**EXERCISE OBJECTIVE:**
Could you reproduce all of the following entries exactly?

'''

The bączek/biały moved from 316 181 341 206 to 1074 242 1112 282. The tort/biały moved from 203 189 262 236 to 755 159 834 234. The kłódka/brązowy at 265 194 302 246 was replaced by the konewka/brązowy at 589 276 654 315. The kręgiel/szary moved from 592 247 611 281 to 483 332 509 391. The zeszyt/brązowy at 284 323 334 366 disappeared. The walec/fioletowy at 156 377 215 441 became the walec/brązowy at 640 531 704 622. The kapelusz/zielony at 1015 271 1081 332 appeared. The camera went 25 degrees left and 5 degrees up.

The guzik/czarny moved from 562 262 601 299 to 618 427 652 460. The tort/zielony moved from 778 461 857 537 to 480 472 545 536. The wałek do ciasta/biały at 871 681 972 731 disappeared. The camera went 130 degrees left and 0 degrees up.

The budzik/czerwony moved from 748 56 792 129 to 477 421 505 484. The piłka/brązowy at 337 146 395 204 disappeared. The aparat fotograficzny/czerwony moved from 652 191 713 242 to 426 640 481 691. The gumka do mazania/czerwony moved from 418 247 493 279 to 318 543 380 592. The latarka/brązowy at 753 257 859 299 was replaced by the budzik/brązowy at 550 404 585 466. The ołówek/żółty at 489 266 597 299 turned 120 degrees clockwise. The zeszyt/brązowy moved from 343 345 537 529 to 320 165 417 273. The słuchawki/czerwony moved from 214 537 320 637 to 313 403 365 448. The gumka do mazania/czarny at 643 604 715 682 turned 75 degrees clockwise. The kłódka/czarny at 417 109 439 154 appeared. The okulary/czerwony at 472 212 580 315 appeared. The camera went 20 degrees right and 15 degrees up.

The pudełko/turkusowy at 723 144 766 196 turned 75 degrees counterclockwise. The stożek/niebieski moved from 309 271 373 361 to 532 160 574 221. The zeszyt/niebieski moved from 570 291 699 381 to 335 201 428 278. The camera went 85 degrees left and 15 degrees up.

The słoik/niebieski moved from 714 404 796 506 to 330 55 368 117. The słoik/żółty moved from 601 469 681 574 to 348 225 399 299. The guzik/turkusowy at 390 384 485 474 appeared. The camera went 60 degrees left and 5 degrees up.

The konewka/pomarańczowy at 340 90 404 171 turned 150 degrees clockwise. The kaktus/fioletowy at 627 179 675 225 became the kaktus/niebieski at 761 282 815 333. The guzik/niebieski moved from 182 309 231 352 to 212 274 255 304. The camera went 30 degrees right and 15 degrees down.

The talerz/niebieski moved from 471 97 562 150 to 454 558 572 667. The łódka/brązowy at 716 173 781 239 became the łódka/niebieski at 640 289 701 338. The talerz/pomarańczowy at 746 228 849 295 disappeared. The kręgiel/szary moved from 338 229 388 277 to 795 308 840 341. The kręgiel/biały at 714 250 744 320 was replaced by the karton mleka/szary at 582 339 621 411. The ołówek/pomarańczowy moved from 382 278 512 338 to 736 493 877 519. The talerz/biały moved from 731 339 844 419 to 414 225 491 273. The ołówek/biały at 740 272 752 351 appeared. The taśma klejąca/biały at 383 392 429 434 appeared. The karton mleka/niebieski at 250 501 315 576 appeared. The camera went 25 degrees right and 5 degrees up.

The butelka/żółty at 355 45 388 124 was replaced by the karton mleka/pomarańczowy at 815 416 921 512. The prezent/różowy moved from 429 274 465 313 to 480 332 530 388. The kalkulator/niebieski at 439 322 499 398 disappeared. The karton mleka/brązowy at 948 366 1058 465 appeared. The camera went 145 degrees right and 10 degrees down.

'''

**RESPONSE:**
The bączek/biały moved from 316 181 341 206 to 1074 242 1112 282. The tort/biały moved from 203 189 262 236 to 755 159 834 234. The kłódka/brązowy at 265 194 302 246 was replaced by the konewka/brązowy at 589 276 654 315. The kręgiel/szary moved from 592 247 611 281 to 483 332 509 391. The zeszyt/brązowy at 284 323 334 366 disappeared. The walec/fioletowy at 156 377 215 441 became the walec/brązowy at 640 531 704 622. The kapelusz/zielony at 1015 271 1081 332 appeared. The camera went 25 degrees left and 5 degrees up.

The guzik/czarny moved from 562 262 601 299 to 618 427 652 460. The tort/zielony moved from 778 461 857 537 to 480 472 545 536. The wałek do ciasta/biały at 871 681 972 731 disappeared. The camera went 130 degrees left and 0 degrees up.

The budzik/czerwony moved from 748 56 792 129 to 477 421 505 484. The piłka/brązowy at 337 146 395 204 disappeared. The aparat fotograficzny/czerwony moved from 652 191 713 242 to 426 640 481 691. The gumka do mazania/czerwony moved from 418 247 493 279 to 318 543 380 592. The latarka/brązowy at 753 257 859 299 was replaced by the budzik/brązowy at 550 404 585 466. The ołówek/żółty at 489 266 597 299 turned 120 degrees clockwise. The zeszyt/brązowy moved from 343 345 537 529 to 320 165 417 273. The słuchawki/czerwony moved from 214 537 320 637 to 313 403 365 448. The gumka do mazania/czarny at 643 604 715 682 turned 75 degrees clockwise. The kłódka/czarny at 417 109 439 154 appeared. The okulary/czerwony at 472 212 580 315 appeared. The camera went 20 degrees right and 15 degrees up.

The pudełko/turkusowy at 723 144 766 196 turned 75 degrees counterclockwise. The stożek/niebieski moved from 309 271 373 361 to 532 160 574 221. The zeszyt/niebieski moved from 570 291 699 381 to 335 201 428 278. The camera went 85 degrees left and 15 degrees up.

The słoik/niebieski moved from 714 404 796 506 to 330 55 368 117. The słoik/żółty moved from 601 469 681 574 to 348 225 399 299. The guzik/turkusowy at 390 384 485 474 appeared. The camera went 60 degrees left and 5 degrees up.

The konewka/pomarańczowy at 340 90 404 171 turned 150 degrees clockwise. The kaktus/fioletowy at 627 179 675 225 became the kaktus/niebieski at 761 282 815 333. The guzik/niebieski moved from 182 309 231 352 to 212 274 255 304. The camera went 30 degrees right and 15 degrees down.

The talerz/niebieski moved from 471 97 562 150 to 454 558 572 667. The łódka/brązowy at 716 173 781 239 became the łódka/niebieski at 640 289 701 338. The talerz/pomarańczowy at 746 228 849 295 disappeared. The kręgiel/szary moved from 338 229 388 277 to 795 308 840 341. The kręgiel/biały at 714 250 744 320 was replaced by the karton mleka/szary at 582 339 621 411. The ołówek/pomarańczowy moved from 382 278 512 338 to 736 493 877 519. The talerz/biały moved from 731 339 844 419 to 414 225 491 273. The ołówek/biały at 740 272 752 351 appeared. The taśma klejąca/biały at 383 392 429 434 appeared. The karton mleka/niebieski at 250 501 315 576 appeared. The camera went 25 degrees right and 5 degrees up.

The butelka/żółty at 355 45 388 124 was replaced by the karton mleka/pomarańczowy at 815 416 921 512. The prezent/różowy moved from 429 274 465 313 to 480 332 530 388. The kalkulator/niebieski at 439 322 499 398 disappeared. The karton mleka/brązowy at 948 366 1058 465 appeared. The camera went 145 degrees right and 10 degrees down.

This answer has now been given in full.